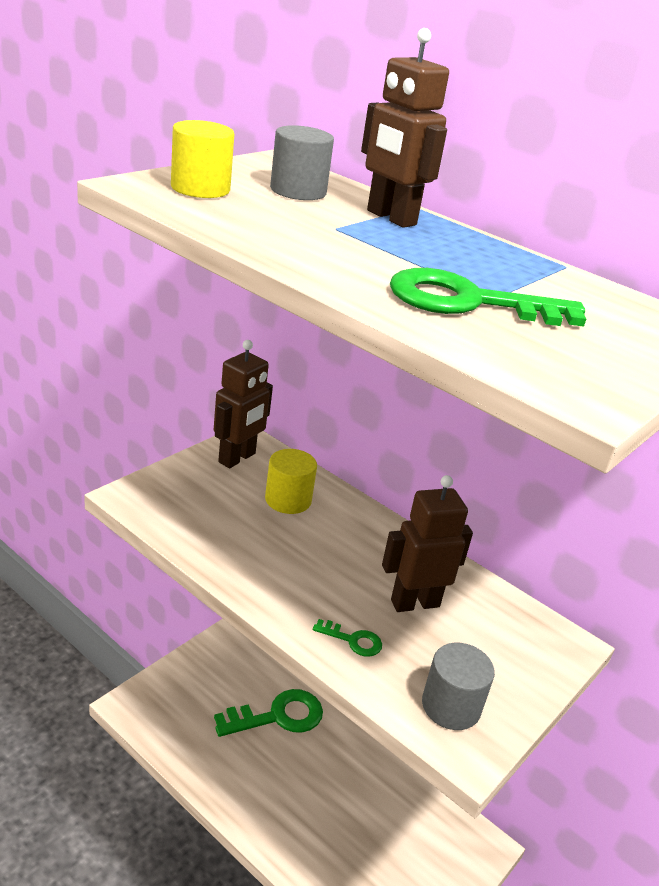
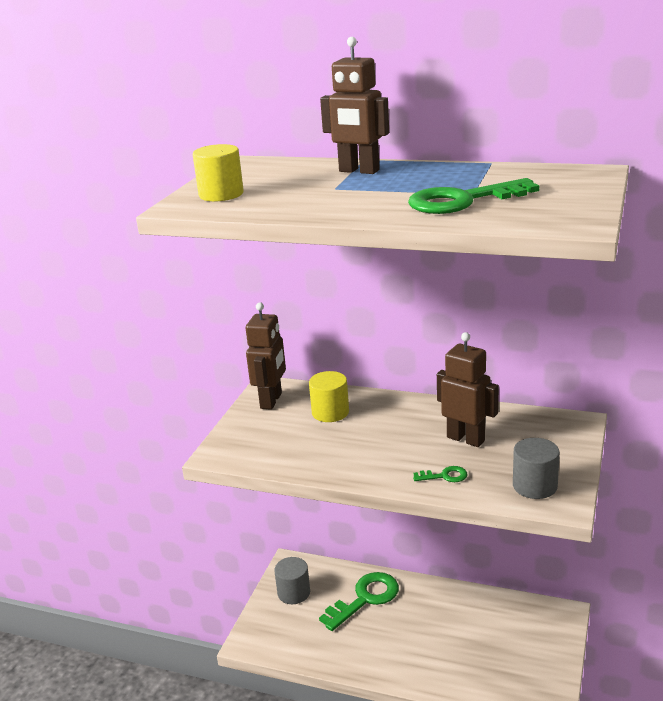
camera: 15 degrees left, 5 degrees down
grey cylinder [270,125,334,200] -> grey cylinder moved to [274,557,310,604]
brown robot [382,475,473,612] -> brown robot turned 75 degrees clockwise [437,332,499,447]

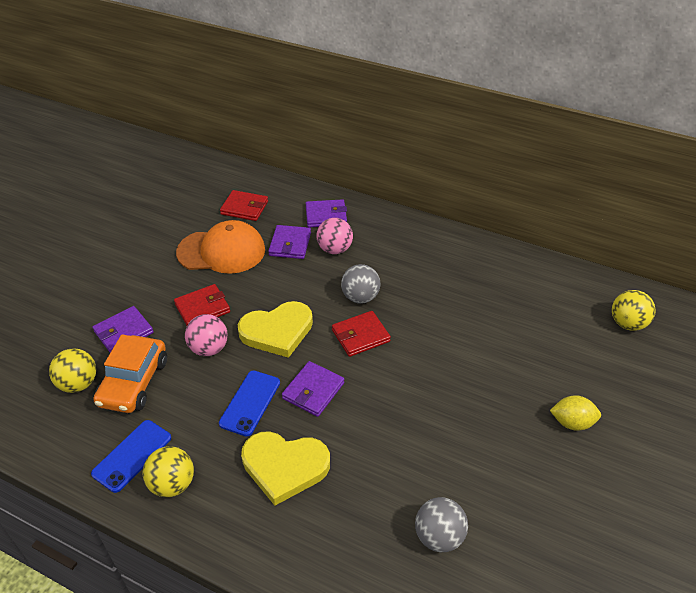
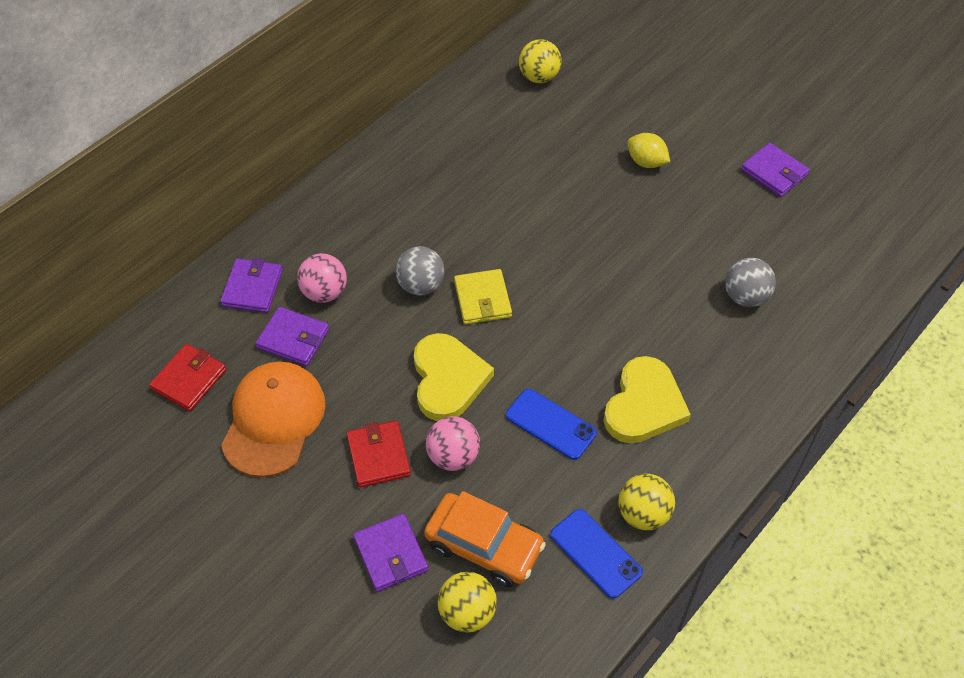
camera: 75 degrees left, 10 degrees up
purple wallet [282,361,344,417] -> purple wallet moved to [741,143,810,197]
red wallet [332,311,391,357] -> yellow wallet [454,269,512,324]
yellow lemon [550,395,601,431] -> yellow lemon turned 75 degrees counterclockwise [627,133,670,168]

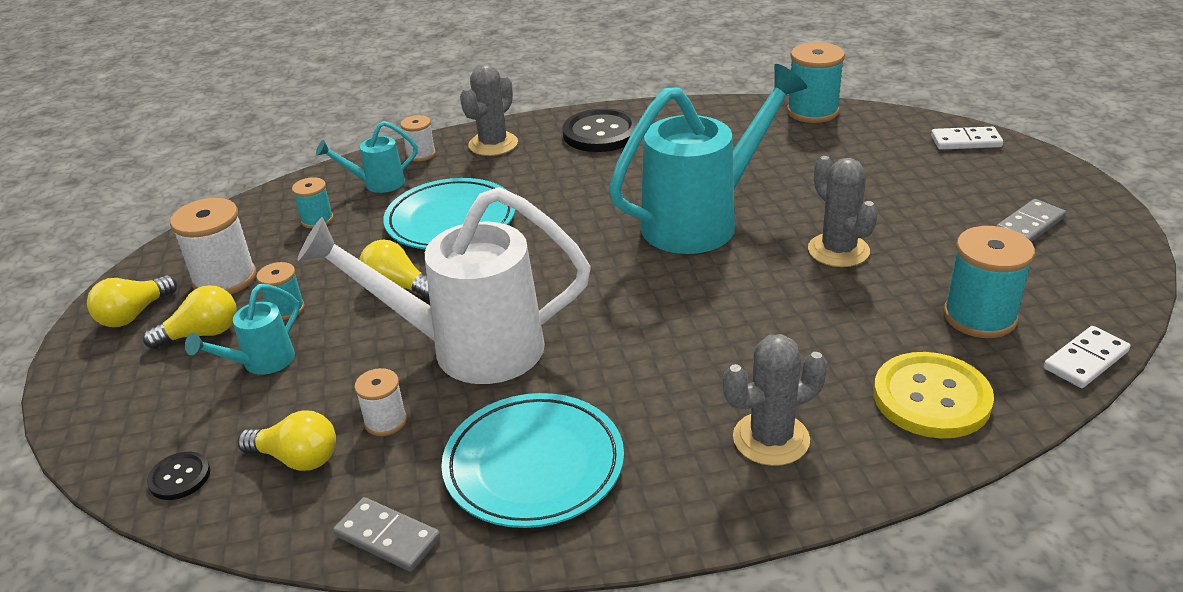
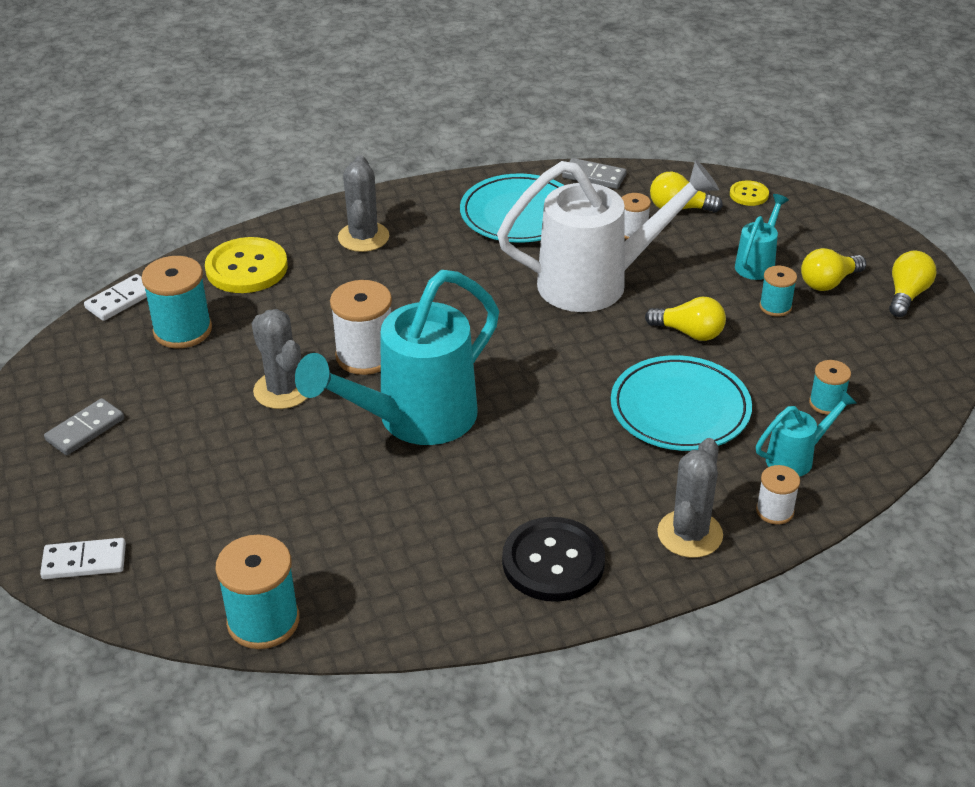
camera: 170 degrees right, 5 degrees up
black button [147,452,210,500] -> yellow button [730,180,769,206]
white spool [170,198,256,294] -> white spool moved to [330,280,392,375]
grey cactus [723,334,827,466] -> grey cactus turned 60 degrees counterclockwise [338,155,389,252]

┄┄┄┄┄┄┄┄┄┄

Lines containing the word "moved": copy every one of them from the records above.

Solved exercise
grey cylinder [270,125,334,200] -> grey cylinder moved to [274,557,310,604]
purple wallet [282,361,344,417] -> purple wallet moved to [741,143,810,197]
white spool [170,198,256,294] -> white spool moved to [330,280,392,375]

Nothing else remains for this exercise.